(Your instructions) Count how many of the items below contain the string "trapezoid", and reply with that number alone.

(Data rows)
** start **
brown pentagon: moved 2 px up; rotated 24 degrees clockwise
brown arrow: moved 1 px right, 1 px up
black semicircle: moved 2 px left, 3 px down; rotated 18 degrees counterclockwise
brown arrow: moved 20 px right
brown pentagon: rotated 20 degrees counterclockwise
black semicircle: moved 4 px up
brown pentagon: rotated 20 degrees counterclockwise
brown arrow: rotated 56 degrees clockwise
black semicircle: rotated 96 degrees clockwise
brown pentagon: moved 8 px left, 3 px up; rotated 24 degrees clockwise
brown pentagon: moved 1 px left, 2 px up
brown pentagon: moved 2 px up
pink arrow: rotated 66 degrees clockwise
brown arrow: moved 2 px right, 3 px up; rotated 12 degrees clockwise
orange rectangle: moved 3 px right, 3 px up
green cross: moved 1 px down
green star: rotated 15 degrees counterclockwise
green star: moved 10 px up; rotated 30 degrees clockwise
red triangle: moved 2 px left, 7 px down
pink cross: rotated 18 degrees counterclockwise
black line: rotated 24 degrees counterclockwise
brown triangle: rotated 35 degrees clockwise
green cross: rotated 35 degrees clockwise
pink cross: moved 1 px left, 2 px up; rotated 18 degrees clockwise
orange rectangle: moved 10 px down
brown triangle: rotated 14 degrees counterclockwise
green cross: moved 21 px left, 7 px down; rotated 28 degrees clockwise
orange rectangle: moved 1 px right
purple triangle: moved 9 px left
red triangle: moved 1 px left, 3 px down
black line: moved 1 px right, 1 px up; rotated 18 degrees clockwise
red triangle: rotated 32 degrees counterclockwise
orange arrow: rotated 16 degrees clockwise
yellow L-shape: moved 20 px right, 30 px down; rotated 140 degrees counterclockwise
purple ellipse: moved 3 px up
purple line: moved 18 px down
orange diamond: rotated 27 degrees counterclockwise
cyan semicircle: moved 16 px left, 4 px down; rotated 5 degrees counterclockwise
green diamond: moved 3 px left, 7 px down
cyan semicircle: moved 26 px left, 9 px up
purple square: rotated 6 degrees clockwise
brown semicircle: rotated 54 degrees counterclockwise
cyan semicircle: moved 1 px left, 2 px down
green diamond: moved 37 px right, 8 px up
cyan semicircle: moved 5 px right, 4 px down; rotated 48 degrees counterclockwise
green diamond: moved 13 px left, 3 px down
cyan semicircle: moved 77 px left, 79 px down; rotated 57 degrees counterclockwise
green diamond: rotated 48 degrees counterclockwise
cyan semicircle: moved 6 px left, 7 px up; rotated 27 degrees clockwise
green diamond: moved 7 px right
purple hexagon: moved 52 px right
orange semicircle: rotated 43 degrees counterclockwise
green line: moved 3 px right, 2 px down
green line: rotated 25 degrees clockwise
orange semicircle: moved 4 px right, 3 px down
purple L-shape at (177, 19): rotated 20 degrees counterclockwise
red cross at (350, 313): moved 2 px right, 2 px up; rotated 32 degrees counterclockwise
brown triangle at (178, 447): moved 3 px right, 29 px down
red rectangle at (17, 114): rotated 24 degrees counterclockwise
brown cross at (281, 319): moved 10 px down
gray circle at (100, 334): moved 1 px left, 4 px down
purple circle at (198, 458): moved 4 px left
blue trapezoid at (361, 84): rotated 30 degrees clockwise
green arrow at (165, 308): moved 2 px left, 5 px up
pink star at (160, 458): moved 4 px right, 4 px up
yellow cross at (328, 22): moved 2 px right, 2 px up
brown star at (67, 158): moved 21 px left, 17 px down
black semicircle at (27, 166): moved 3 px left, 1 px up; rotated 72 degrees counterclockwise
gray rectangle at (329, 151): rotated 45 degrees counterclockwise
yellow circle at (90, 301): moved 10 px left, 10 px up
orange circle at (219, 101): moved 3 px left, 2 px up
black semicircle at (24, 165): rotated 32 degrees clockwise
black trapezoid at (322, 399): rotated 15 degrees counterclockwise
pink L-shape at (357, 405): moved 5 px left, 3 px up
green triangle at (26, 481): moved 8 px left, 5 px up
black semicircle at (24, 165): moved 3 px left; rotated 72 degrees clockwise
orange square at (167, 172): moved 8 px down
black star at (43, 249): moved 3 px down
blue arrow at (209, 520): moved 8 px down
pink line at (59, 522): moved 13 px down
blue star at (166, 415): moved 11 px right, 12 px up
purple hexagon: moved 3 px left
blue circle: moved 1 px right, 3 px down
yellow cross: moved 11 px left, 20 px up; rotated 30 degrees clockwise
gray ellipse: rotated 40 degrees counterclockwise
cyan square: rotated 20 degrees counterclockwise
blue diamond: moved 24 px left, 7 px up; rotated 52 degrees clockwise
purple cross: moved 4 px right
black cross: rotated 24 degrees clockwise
** end **
(The answer) 2